Your response should be the lines from the one holding "D2: LED white" to the last line of the data below, copied exactly and with no additions.

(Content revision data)
★ ★ ★
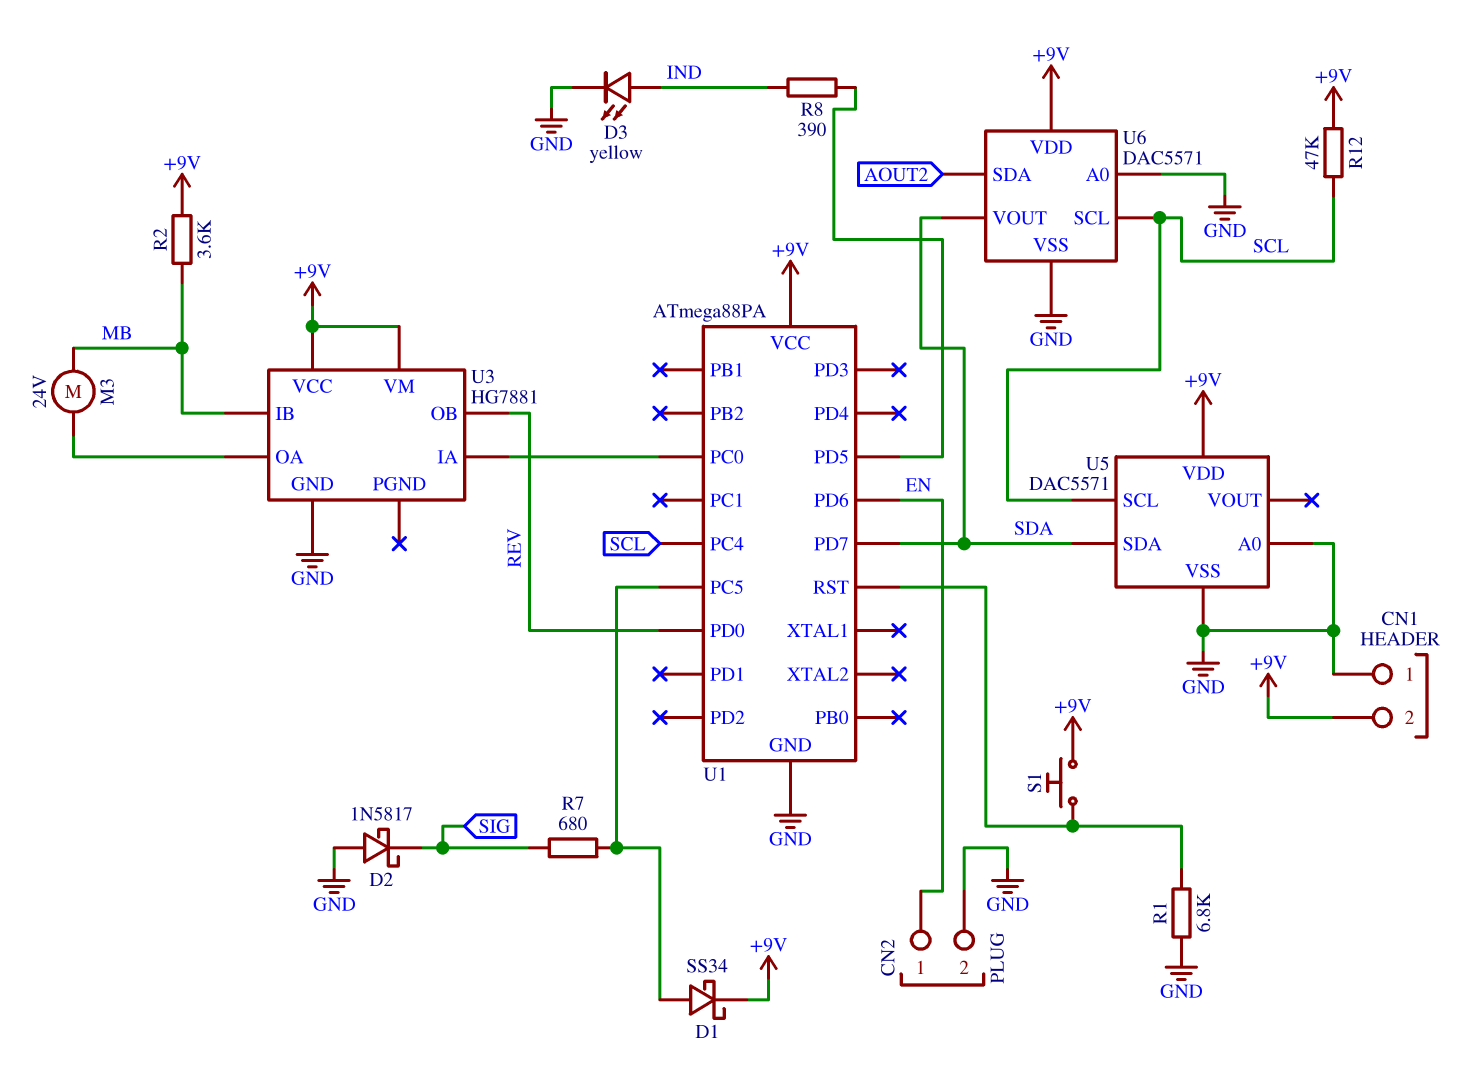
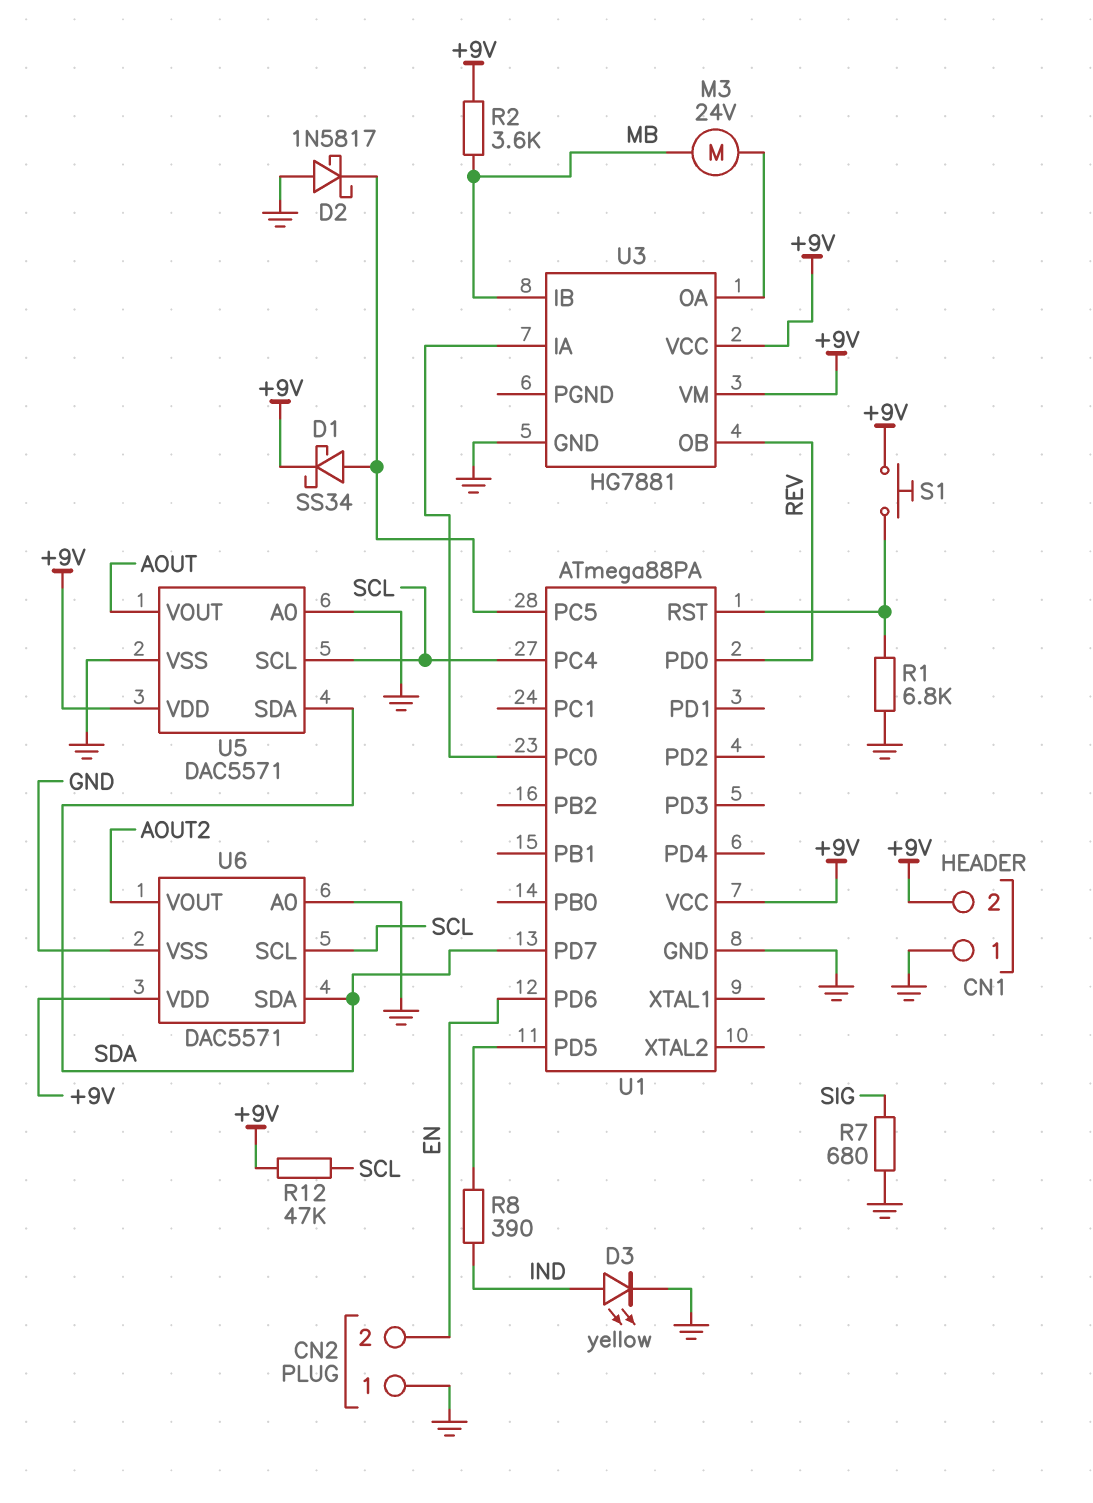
CN2 pin 1: EN -> GND
CN2 pin 2: GND -> EN
D2: schottky 1N5817 (A GND, K SIG) -> schottky 1N5817 (A GND, K U1/PC5)
R7: 680 (SIG, U1/PC5) -> 680 (GND, SIG)
U5 pin VOUT: none -> AOUT
U6 pin SDA: AOUT2 -> SDA
U6 pin VOUT: SDA -> AOUT2

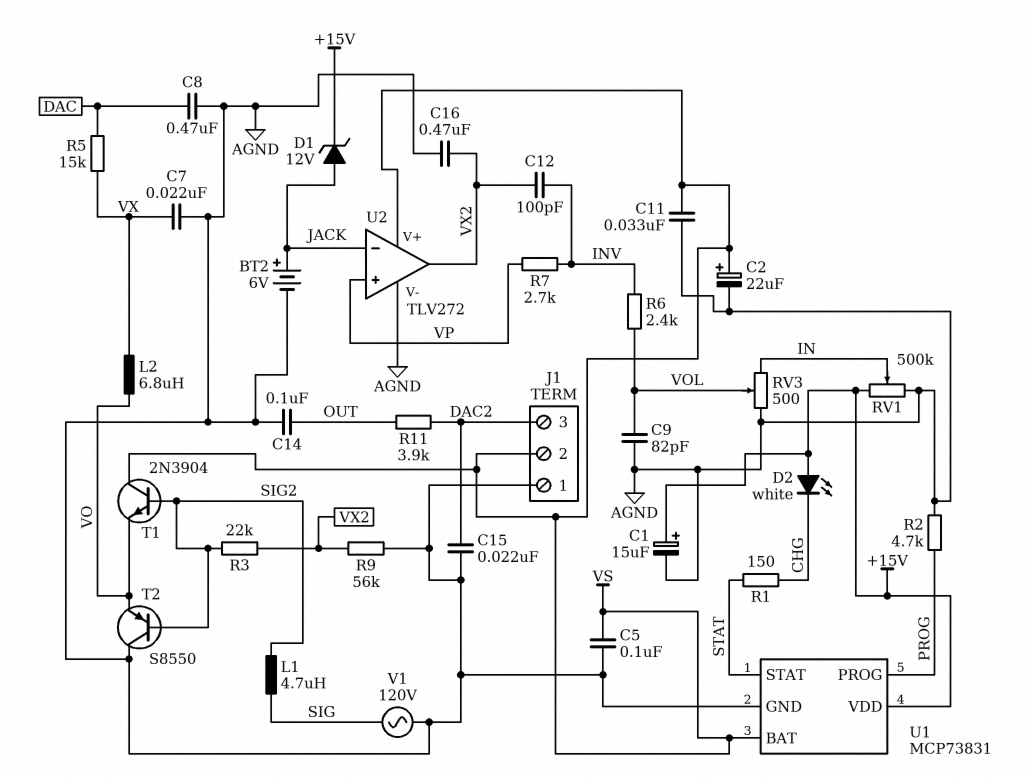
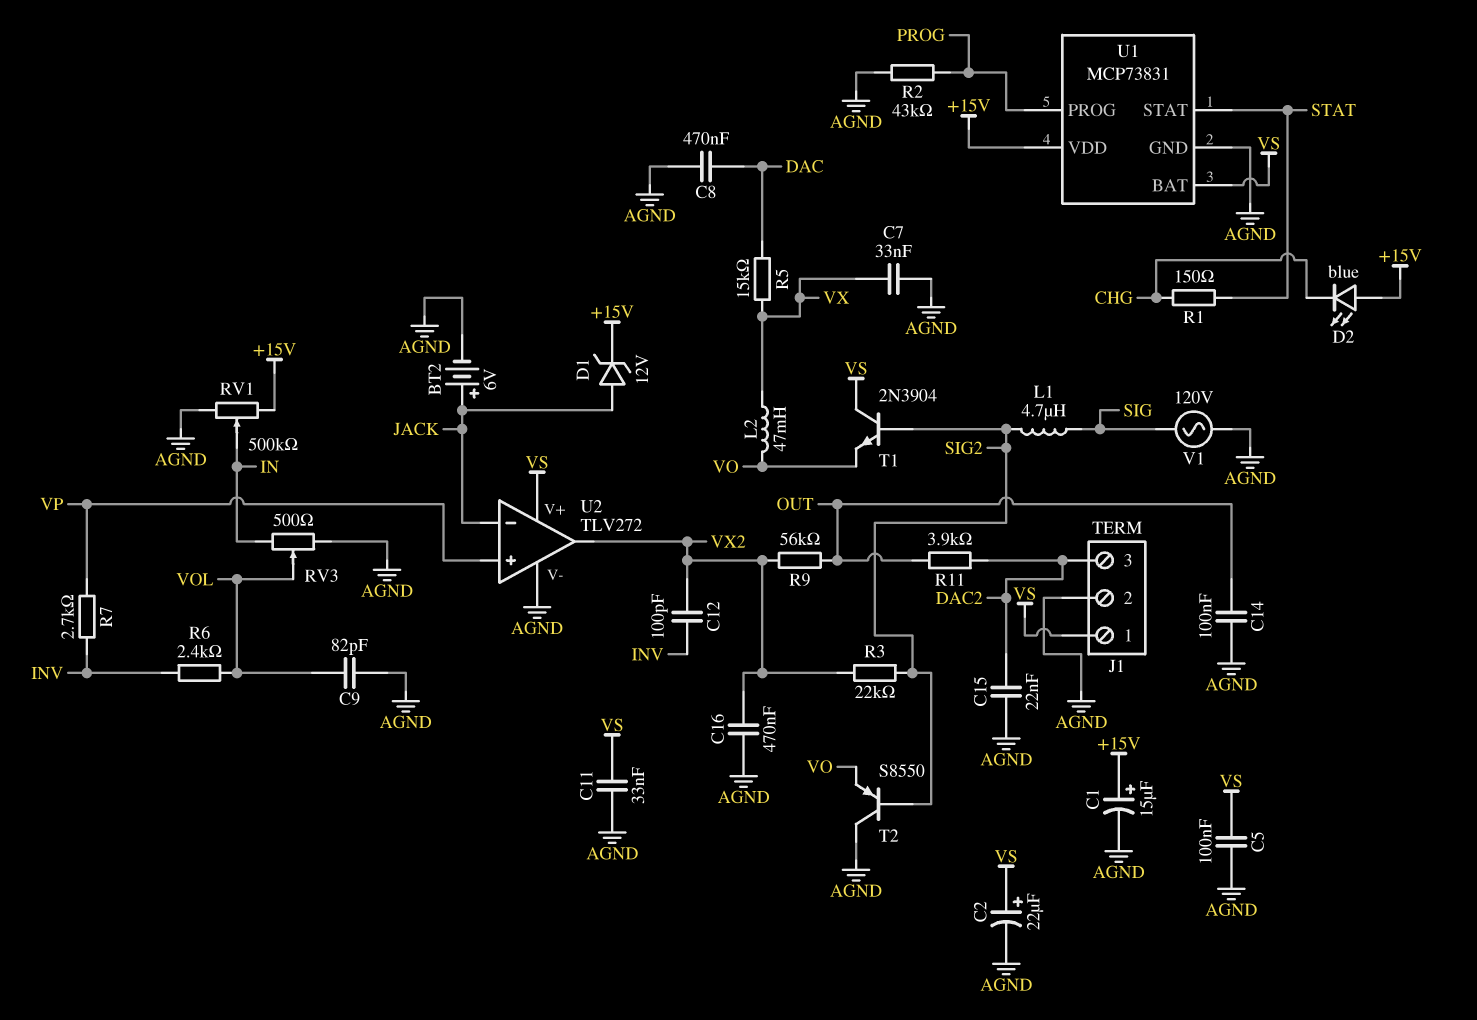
C7: 22nF (AGND, VX) -> 33nF (AGND, VX)
D2: LED white (A +15V, K CHG) -> LED blue (A +15V, K CHG)
J1 pin 1: AGND -> VS
J1 pin 2: VS -> AGND
L2: 6.8uH (VO, VX) -> 47mH (VO, VX)
R2: 4.7k (AGND, PROG) -> 43k (AGND, PROG)
R9: 56k (AGND, VX2) -> 56k (OUT, VX2)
★ ★ ★
Output of the exercise:
D2: LED white (A +15V, K CHG) -> LED blue (A +15V, K CHG)
J1 pin 1: AGND -> VS
J1 pin 2: VS -> AGND
L2: 6.8uH (VO, VX) -> 47mH (VO, VX)
R2: 4.7k (AGND, PROG) -> 43k (AGND, PROG)
R9: 56k (AGND, VX2) -> 56k (OUT, VX2)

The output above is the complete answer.